How to complete this task | What is needed here is each entry reproduced exactly, without its pictures.
※
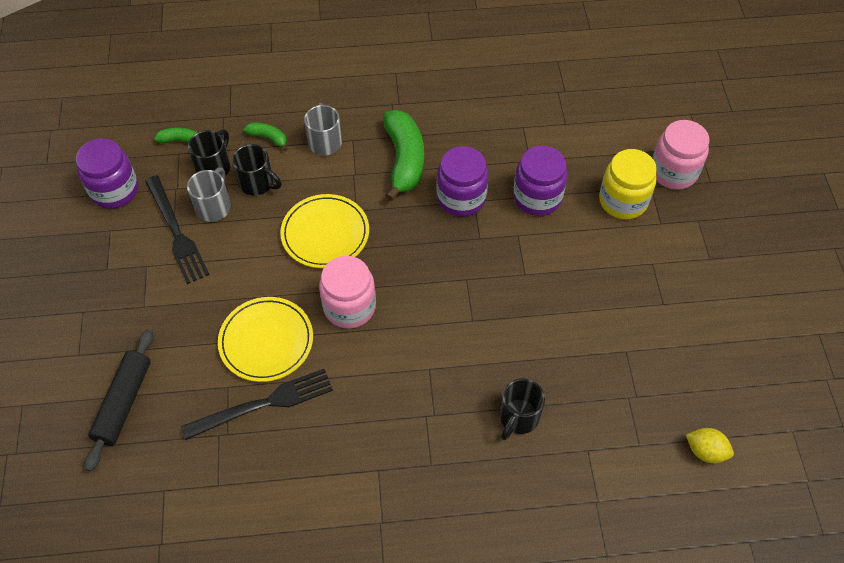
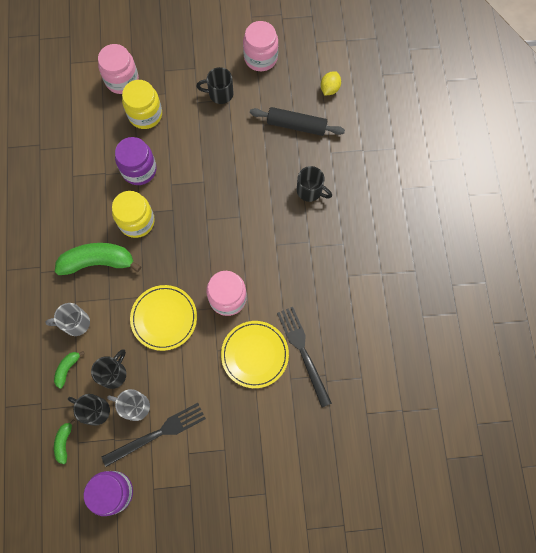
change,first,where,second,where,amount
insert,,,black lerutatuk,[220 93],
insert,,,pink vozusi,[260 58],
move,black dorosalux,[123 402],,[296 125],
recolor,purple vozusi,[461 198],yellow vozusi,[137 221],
※
Answer to this task |
change,first,where,second,where,amount
insert,,,black lerutatuk,[220 93],
insert,,,pink vozusi,[260 58],
move,black dorosalux,[123 402],,[296 125],
recolor,purple vozusi,[461 198],yellow vozusi,[137 221],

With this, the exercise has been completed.